### Your objective
The full listing should be set down again precisely.

### Records supplied
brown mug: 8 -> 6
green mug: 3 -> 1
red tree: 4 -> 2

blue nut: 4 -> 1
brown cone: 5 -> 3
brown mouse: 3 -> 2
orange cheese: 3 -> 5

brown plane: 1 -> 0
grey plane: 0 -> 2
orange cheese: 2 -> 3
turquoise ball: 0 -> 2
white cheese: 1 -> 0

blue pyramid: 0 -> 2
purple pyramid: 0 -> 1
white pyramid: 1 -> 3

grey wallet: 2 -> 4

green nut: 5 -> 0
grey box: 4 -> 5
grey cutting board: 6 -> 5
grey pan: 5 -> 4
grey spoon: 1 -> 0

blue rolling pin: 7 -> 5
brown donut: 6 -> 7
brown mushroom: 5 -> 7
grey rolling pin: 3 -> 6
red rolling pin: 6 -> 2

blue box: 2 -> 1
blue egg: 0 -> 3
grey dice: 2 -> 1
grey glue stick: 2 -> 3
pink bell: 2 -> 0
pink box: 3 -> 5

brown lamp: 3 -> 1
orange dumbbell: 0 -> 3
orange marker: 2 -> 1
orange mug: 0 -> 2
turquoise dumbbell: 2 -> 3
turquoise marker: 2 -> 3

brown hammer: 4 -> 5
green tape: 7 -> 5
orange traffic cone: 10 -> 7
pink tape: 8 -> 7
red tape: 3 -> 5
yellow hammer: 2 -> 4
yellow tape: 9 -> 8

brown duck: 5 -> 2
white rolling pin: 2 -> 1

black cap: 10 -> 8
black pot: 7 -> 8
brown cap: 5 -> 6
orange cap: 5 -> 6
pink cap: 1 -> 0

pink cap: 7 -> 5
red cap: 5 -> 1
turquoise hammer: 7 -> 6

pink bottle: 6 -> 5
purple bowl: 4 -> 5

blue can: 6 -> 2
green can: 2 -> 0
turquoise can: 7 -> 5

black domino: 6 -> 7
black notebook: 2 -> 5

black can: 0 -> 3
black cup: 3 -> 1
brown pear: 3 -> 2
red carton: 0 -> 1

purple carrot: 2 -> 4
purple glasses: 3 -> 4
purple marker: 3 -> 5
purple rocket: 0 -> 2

### Reply
brown mug: 8 -> 6
green mug: 3 -> 1
red tree: 4 -> 2

blue nut: 4 -> 1
brown cone: 5 -> 3
brown mouse: 3 -> 2
orange cheese: 3 -> 5

brown plane: 1 -> 0
grey plane: 0 -> 2
orange cheese: 2 -> 3
turquoise ball: 0 -> 2
white cheese: 1 -> 0

blue pyramid: 0 -> 2
purple pyramid: 0 -> 1
white pyramid: 1 -> 3

grey wallet: 2 -> 4

green nut: 5 -> 0
grey box: 4 -> 5
grey cutting board: 6 -> 5
grey pan: 5 -> 4
grey spoon: 1 -> 0

blue rolling pin: 7 -> 5
brown donut: 6 -> 7
brown mushroom: 5 -> 7
grey rolling pin: 3 -> 6
red rolling pin: 6 -> 2

blue box: 2 -> 1
blue egg: 0 -> 3
grey dice: 2 -> 1
grey glue stick: 2 -> 3
pink bell: 2 -> 0
pink box: 3 -> 5

brown lamp: 3 -> 1
orange dumbbell: 0 -> 3
orange marker: 2 -> 1
orange mug: 0 -> 2
turquoise dumbbell: 2 -> 3
turquoise marker: 2 -> 3

brown hammer: 4 -> 5
green tape: 7 -> 5
orange traffic cone: 10 -> 7
pink tape: 8 -> 7
red tape: 3 -> 5
yellow hammer: 2 -> 4
yellow tape: 9 -> 8

brown duck: 5 -> 2
white rolling pin: 2 -> 1

black cap: 10 -> 8
black pot: 7 -> 8
brown cap: 5 -> 6
orange cap: 5 -> 6
pink cap: 1 -> 0

pink cap: 7 -> 5
red cap: 5 -> 1
turquoise hammer: 7 -> 6

pink bottle: 6 -> 5
purple bowl: 4 -> 5

blue can: 6 -> 2
green can: 2 -> 0
turquoise can: 7 -> 5

black domino: 6 -> 7
black notebook: 2 -> 5

black can: 0 -> 3
black cup: 3 -> 1
brown pear: 3 -> 2
red carton: 0 -> 1

purple carrot: 2 -> 4
purple glasses: 3 -> 4
purple marker: 3 -> 5
purple rocket: 0 -> 2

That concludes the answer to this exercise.